- Brief
Give back all the data below exactly as it is shown.

- Input for this task
——

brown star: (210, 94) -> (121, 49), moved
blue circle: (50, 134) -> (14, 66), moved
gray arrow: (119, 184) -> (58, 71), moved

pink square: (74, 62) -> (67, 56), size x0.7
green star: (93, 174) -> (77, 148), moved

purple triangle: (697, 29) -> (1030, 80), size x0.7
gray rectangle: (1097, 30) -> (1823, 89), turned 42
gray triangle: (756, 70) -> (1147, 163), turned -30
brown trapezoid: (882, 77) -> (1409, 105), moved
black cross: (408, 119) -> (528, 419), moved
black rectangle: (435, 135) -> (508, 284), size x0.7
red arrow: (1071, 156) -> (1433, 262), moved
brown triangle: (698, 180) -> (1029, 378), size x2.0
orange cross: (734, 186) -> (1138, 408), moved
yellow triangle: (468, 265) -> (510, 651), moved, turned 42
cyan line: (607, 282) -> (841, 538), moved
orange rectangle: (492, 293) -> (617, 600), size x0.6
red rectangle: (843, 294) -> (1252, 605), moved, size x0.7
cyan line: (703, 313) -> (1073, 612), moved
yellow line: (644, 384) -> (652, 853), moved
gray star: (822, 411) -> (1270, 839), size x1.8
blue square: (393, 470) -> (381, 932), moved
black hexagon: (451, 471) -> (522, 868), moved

——

- Output below
brown star: (210, 94) -> (121, 49), moved
blue circle: (50, 134) -> (14, 66), moved
gray arrow: (119, 184) -> (58, 71), moved

pink square: (74, 62) -> (67, 56), size x0.7
green star: (93, 174) -> (77, 148), moved

purple triangle: (697, 29) -> (1030, 80), size x0.7
gray rectangle: (1097, 30) -> (1823, 89), turned 42
gray triangle: (756, 70) -> (1147, 163), turned -30
brown trapezoid: (882, 77) -> (1409, 105), moved
black cross: (408, 119) -> (528, 419), moved
black rectangle: (435, 135) -> (508, 284), size x0.7
red arrow: (1071, 156) -> (1433, 262), moved
brown triangle: (698, 180) -> (1029, 378), size x2.0
orange cross: (734, 186) -> (1138, 408), moved
yellow triangle: (468, 265) -> (510, 651), moved, turned 42
cyan line: (607, 282) -> (841, 538), moved
orange rectangle: (492, 293) -> (617, 600), size x0.6
red rectangle: (843, 294) -> (1252, 605), moved, size x0.7
cyan line: (703, 313) -> (1073, 612), moved
yellow line: (644, 384) -> (652, 853), moved
gray star: (822, 411) -> (1270, 839), size x1.8
blue square: (393, 470) -> (381, 932), moved
black hexagon: (451, 471) -> (522, 868), moved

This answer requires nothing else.